REQUIRED WORK » Return word for word everything in the entries from the very beginning down to the line containing "robust (282, 1419)", including both ends.

Raw entries:
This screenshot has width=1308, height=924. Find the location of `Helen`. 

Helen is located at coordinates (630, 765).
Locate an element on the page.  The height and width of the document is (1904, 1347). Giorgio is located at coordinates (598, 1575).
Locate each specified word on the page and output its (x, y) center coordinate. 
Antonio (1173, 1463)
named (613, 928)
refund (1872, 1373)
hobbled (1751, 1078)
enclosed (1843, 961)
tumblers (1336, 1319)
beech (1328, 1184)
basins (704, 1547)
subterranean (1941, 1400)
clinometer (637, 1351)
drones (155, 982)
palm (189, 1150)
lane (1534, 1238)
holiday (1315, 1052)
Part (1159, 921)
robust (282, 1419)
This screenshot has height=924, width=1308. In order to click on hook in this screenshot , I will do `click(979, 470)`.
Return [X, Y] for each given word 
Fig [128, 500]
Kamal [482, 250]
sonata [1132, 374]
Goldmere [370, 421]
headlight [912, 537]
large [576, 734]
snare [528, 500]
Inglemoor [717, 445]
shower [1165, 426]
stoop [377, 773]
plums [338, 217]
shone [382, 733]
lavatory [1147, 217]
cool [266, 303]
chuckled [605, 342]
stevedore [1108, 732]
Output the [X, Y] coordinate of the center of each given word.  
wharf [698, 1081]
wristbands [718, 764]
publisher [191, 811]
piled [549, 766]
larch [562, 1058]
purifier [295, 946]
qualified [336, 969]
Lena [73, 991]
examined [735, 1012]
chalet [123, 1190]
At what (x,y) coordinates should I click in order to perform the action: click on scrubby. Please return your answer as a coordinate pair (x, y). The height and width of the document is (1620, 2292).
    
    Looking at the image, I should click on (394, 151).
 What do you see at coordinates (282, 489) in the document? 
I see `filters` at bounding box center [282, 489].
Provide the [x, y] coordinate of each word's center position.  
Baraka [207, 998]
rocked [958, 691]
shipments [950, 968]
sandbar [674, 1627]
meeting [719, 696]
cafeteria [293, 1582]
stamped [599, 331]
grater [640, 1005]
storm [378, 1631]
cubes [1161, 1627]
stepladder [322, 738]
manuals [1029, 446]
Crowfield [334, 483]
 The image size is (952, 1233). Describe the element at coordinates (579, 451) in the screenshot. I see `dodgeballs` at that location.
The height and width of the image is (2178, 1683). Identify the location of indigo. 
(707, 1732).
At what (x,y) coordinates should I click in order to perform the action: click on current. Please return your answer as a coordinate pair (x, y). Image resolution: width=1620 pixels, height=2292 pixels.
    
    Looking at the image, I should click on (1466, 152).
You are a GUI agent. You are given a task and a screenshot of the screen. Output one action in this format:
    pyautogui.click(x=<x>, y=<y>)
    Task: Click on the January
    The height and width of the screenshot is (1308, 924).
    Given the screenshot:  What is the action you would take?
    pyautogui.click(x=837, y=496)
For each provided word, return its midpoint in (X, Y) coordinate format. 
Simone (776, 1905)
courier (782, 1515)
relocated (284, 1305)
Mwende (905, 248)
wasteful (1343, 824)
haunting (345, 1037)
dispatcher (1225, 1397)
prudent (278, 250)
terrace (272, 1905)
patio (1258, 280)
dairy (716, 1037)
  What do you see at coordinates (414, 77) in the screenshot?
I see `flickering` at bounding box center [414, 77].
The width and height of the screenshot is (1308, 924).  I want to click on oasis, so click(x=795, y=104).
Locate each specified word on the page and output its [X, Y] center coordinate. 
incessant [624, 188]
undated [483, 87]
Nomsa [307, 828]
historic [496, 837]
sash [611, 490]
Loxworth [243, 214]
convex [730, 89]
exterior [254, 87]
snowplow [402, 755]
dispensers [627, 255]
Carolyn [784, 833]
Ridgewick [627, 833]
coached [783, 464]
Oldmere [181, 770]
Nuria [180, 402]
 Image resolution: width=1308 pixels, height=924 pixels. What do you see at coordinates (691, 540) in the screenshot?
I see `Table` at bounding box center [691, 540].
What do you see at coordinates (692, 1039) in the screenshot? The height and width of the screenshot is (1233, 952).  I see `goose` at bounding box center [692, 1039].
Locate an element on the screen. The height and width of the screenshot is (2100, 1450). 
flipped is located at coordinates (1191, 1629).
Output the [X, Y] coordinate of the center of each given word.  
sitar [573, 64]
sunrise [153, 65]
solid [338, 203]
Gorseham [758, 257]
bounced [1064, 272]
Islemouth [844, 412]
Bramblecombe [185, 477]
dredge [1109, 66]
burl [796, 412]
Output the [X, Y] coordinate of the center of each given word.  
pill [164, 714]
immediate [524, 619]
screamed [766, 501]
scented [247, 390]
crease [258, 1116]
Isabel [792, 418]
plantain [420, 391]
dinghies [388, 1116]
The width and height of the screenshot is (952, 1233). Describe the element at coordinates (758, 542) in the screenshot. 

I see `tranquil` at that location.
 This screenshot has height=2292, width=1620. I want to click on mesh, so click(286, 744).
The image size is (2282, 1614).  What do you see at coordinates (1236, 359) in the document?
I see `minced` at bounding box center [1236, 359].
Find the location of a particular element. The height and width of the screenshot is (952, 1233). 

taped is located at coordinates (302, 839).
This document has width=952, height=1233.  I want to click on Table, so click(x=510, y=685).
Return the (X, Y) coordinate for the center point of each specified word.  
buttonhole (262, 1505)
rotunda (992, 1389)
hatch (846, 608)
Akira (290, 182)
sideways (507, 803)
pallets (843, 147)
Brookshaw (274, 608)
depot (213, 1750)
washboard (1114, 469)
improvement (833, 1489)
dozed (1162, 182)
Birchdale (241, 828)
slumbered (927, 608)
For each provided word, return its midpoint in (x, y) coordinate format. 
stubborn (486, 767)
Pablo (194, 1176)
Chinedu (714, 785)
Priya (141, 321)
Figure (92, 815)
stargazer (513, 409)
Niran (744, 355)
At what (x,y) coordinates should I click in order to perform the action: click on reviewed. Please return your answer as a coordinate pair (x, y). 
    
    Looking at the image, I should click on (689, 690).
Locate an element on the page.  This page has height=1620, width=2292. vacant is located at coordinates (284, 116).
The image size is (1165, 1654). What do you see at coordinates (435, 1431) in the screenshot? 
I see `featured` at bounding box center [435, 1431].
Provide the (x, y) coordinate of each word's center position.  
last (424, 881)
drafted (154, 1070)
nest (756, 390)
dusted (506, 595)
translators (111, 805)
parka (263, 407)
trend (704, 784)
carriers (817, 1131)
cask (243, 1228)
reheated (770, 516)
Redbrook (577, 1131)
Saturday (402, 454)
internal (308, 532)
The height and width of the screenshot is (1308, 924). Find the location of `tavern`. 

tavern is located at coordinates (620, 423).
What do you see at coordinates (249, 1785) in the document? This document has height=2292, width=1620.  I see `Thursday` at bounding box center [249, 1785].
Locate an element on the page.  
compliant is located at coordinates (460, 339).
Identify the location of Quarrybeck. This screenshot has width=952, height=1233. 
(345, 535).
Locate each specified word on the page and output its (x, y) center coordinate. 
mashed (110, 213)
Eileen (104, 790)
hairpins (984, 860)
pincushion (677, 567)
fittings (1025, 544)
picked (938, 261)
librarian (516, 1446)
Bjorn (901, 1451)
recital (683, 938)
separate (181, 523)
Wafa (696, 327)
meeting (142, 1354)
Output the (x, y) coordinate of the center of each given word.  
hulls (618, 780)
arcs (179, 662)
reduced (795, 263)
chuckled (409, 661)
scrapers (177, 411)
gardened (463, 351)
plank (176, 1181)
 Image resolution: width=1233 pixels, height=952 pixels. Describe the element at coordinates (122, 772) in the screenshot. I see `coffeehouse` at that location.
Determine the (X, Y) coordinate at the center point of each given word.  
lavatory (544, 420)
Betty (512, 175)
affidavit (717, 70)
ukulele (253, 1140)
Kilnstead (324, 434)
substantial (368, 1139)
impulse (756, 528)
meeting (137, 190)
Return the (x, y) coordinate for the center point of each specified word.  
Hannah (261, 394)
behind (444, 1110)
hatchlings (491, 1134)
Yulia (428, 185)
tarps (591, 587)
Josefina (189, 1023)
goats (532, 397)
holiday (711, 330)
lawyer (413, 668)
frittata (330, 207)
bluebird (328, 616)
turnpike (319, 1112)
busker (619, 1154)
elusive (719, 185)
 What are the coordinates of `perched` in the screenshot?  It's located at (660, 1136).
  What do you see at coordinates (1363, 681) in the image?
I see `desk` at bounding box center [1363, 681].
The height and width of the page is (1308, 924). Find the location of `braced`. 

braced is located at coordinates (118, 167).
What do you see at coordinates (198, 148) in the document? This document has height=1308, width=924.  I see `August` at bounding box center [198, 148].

SOLUTION BELOW »
This screenshot has width=1308, height=924. Find the location of `Helen`. 

Helen is located at coordinates (630, 765).
Locate an element on the page.  The height and width of the document is (1904, 1347). Giorgio is located at coordinates (598, 1575).
Locate each specified word on the page and output its (x, y) center coordinate. 
Antonio (1173, 1463)
named (613, 928)
refund (1872, 1373)
hobbled (1751, 1078)
enclosed (1843, 961)
tumblers (1336, 1319)
beech (1328, 1184)
basins (704, 1547)
subterranean (1941, 1400)
clinometer (637, 1351)
drones (155, 982)
palm (189, 1150)
lane (1534, 1238)
holiday (1315, 1052)
Part (1159, 921)
robust (282, 1419)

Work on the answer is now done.